Exactly as they appear below, repeat the lines from the one with "yellow rectangle: (143, 94)" through the one with "green star: (310, 754) -> (286, 858), moved", and no others.
*** Opening RECORDS PROVIDED ***
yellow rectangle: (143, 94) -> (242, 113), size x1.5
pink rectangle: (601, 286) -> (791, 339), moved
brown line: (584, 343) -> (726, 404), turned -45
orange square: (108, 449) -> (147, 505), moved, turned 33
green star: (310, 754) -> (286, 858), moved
*** Closing RECORDS PROVIDED ***
*** Opening RECORDS PROVIDED ***
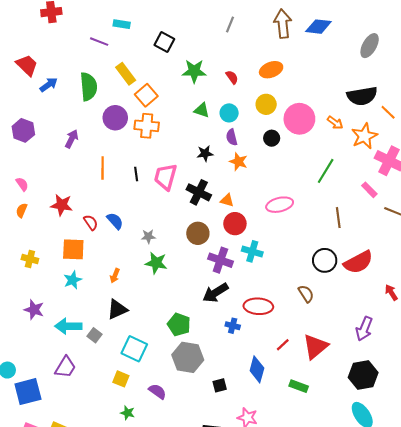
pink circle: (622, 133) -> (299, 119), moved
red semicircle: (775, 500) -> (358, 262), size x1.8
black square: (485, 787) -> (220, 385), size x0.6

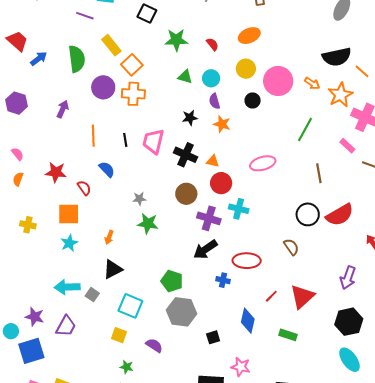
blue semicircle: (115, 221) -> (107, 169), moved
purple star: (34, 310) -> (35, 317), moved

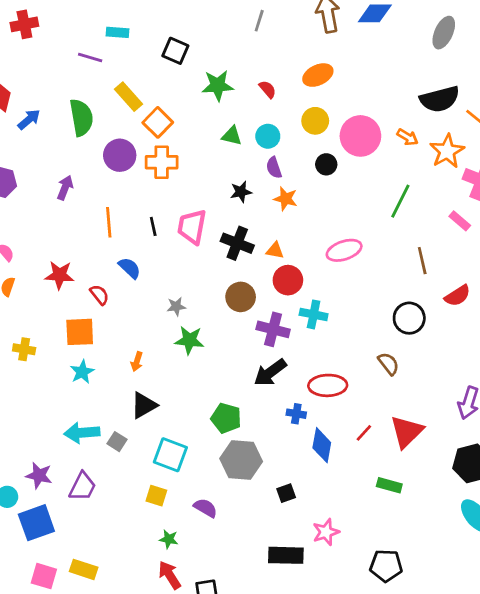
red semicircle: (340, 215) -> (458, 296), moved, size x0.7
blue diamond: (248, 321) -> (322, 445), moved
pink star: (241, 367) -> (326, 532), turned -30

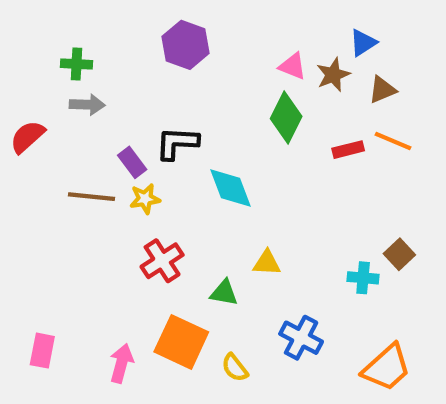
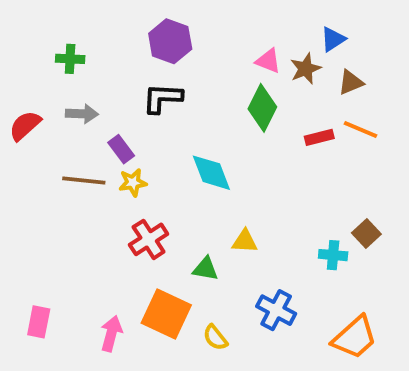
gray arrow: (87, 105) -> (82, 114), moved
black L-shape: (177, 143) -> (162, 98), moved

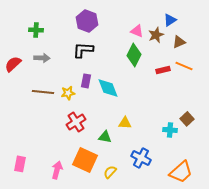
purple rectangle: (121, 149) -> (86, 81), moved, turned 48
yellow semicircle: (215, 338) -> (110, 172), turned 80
*** Closing RECORDS PROVIDED ***
**RESULT:**
yellow rectangle: (143, 94) -> (242, 113), size x1.5
pink rectangle: (601, 286) -> (791, 339), moved
brown line: (584, 343) -> (726, 404), turned -45
orange square: (108, 449) -> (147, 505), moved, turned 33
green star: (310, 754) -> (286, 858), moved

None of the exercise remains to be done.